Segment Open
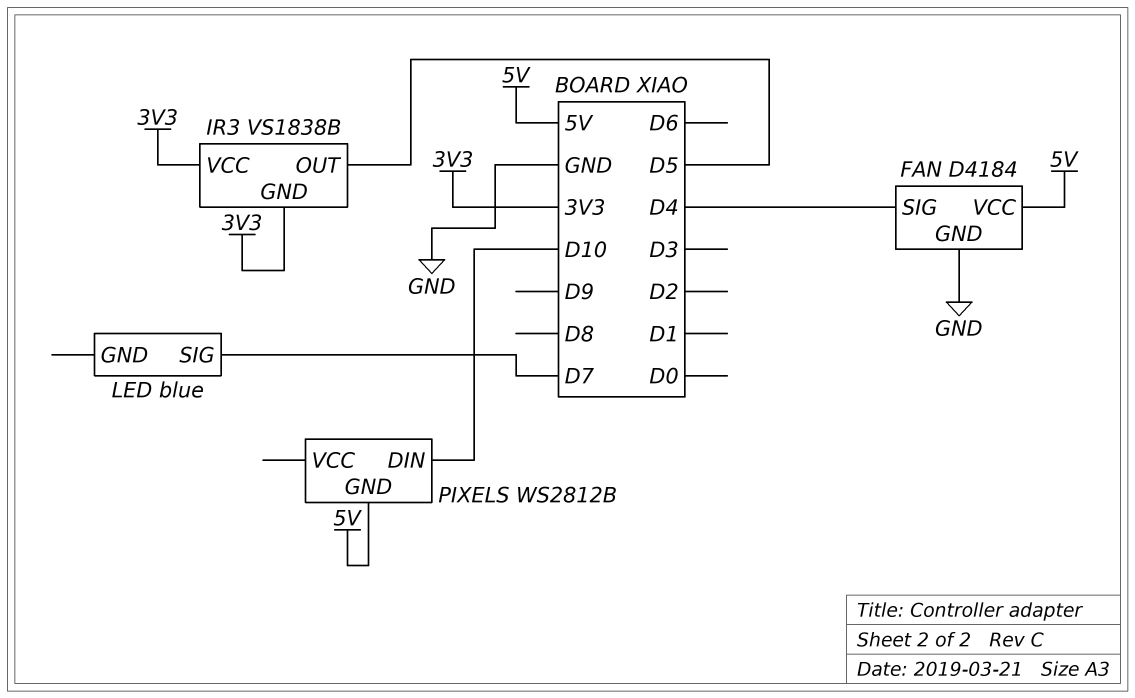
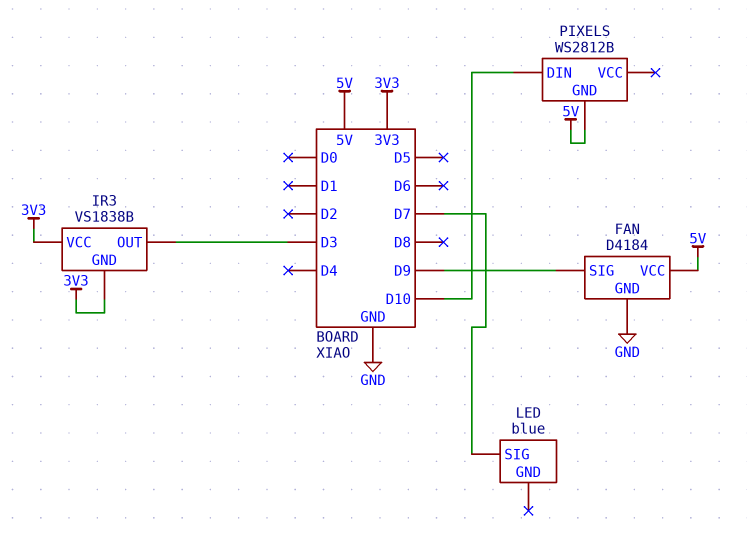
FAN pin SIG: D4 -> D9
IR3 pin OUT: D5 -> D3

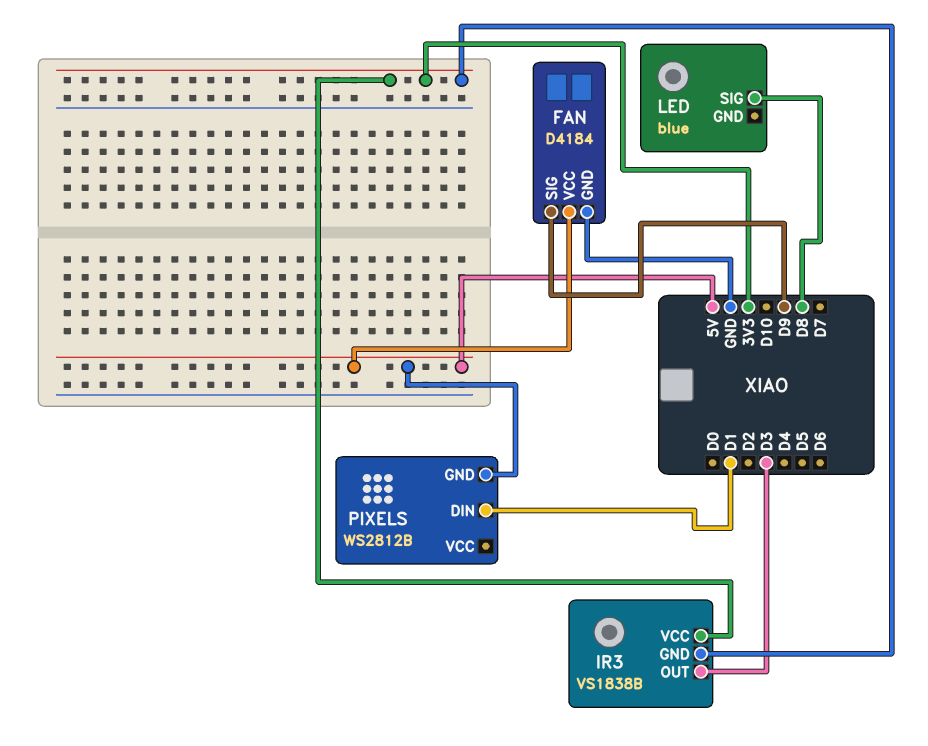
LED pin SIG: D7 -> D8
PIXELS pin DIN: D10 -> D1

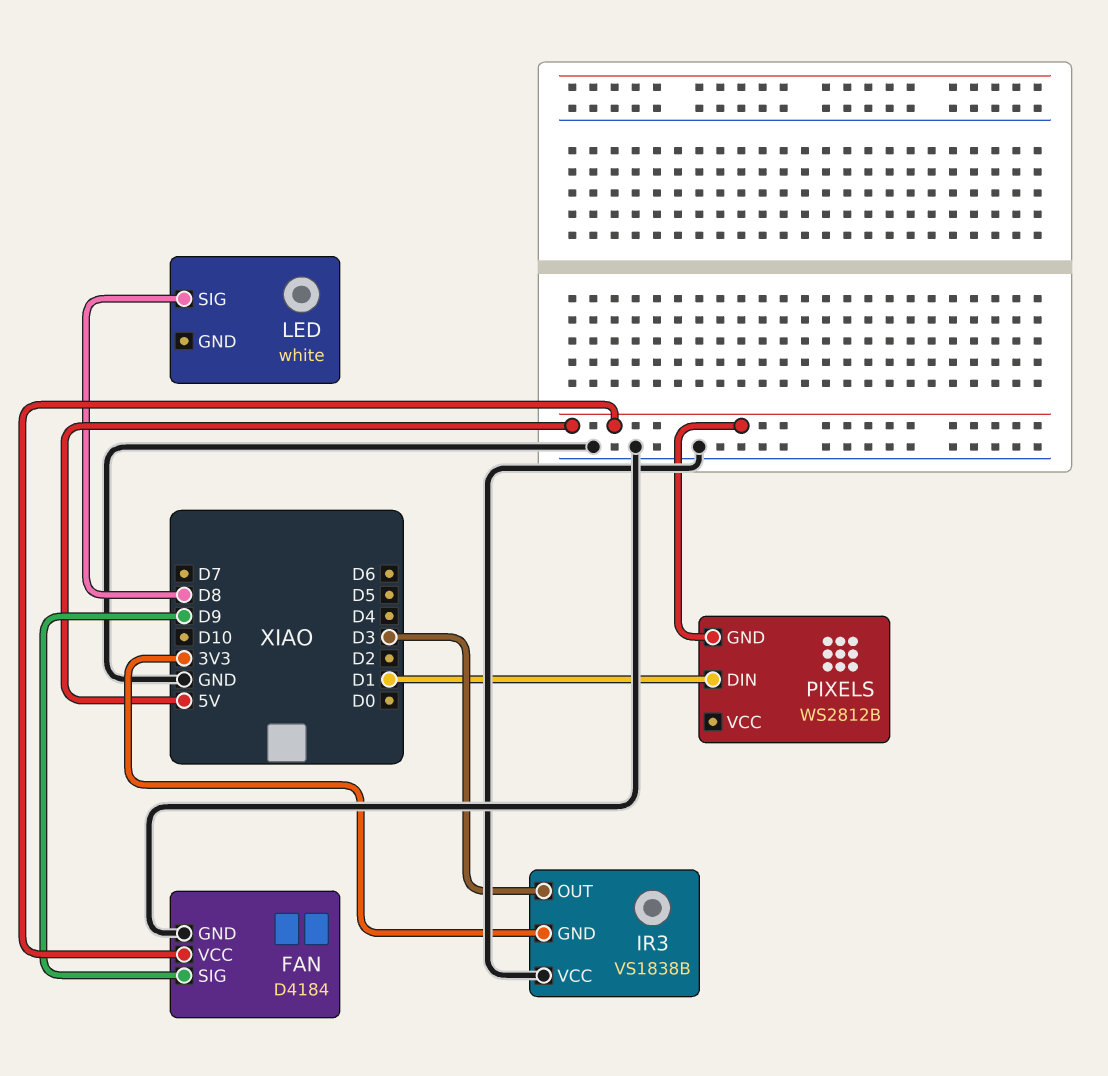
IR3 pin VCC: 3V3 -> GND
LED: blue -> white

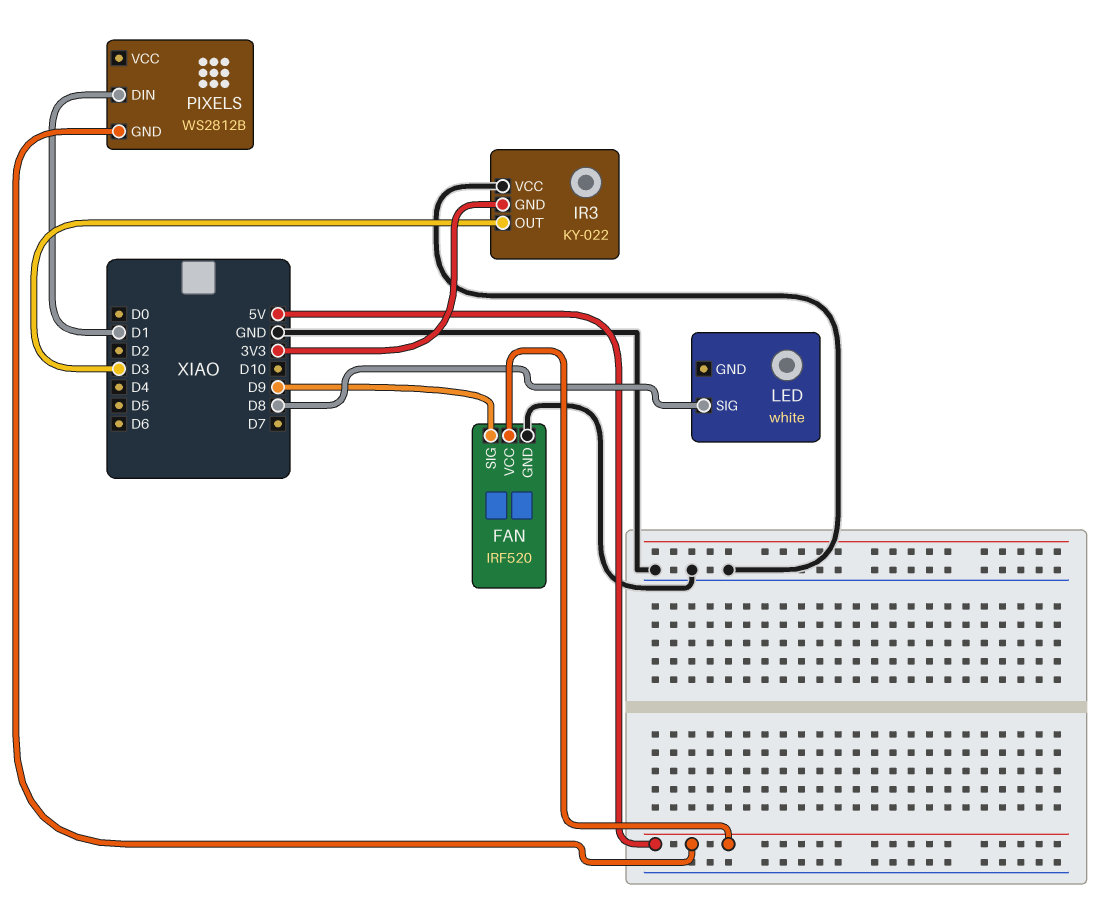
FAN: D4184 -> IRF520
IR3: VS1838B -> KY-022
Segment Closed
Only the lines from the one with "PIXELS pin DIN: D10 -> D1" through the end of the listing above should be output, exactly as written and with no pictures.

PIXELS pin DIN: D10 -> D1

IR3 pin VCC: 3V3 -> GND
LED: blue -> white

FAN: D4184 -> IRF520
IR3: VS1838B -> KY-022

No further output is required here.